- [Task to carry out] Extract each line holding the word "slope" from the entries.
[[ Data to process open ]]
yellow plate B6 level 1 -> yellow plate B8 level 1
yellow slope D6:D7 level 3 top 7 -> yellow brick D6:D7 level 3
[[ Data to process closed ]]
[[ Data to process open ]]
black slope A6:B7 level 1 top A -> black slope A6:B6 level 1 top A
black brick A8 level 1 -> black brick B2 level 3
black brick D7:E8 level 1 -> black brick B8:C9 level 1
[[ Data to process closed ]]
[[ Data to process open ]]
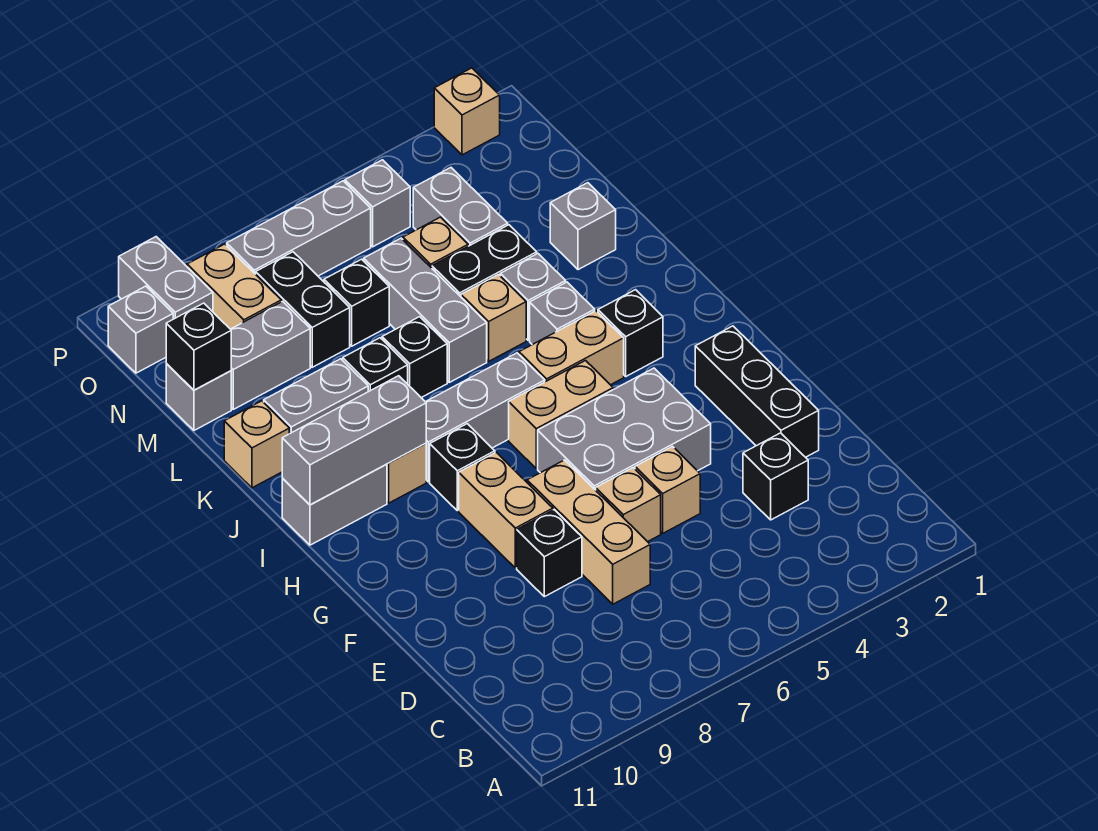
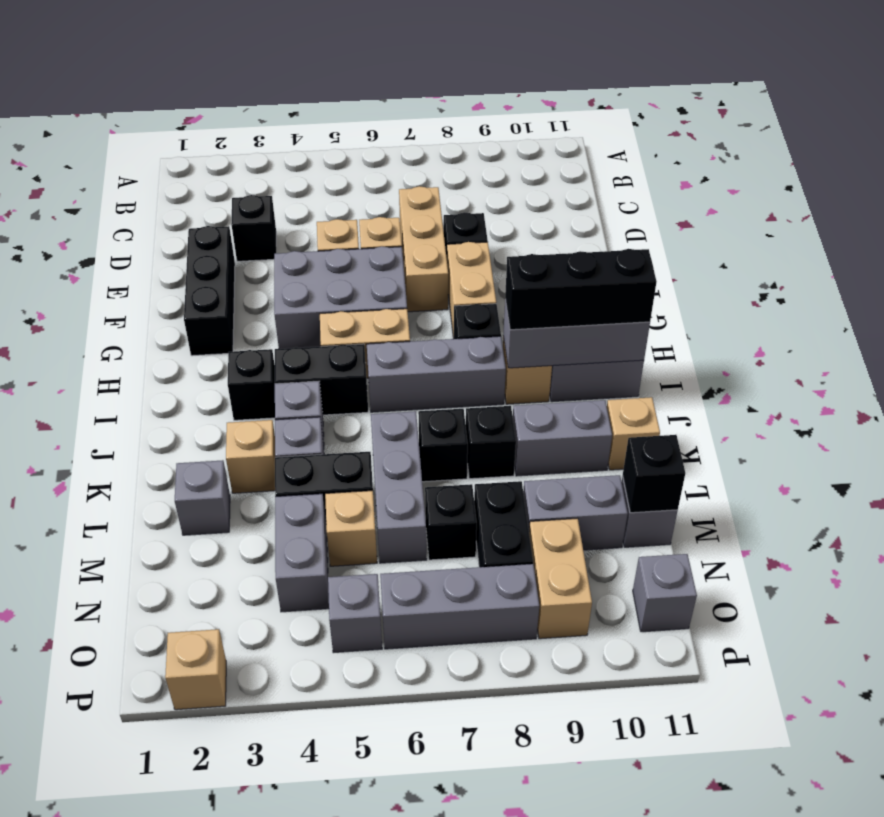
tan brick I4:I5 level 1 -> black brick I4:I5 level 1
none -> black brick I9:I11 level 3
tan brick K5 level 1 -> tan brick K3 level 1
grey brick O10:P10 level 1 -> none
[[ Data to process closed ]]
- [Written answer]
yellow slope D6:D7 level 3 top 7 -> yellow brick D6:D7 level 3
black slope A6:B7 level 1 top A -> black slope A6:B6 level 1 top A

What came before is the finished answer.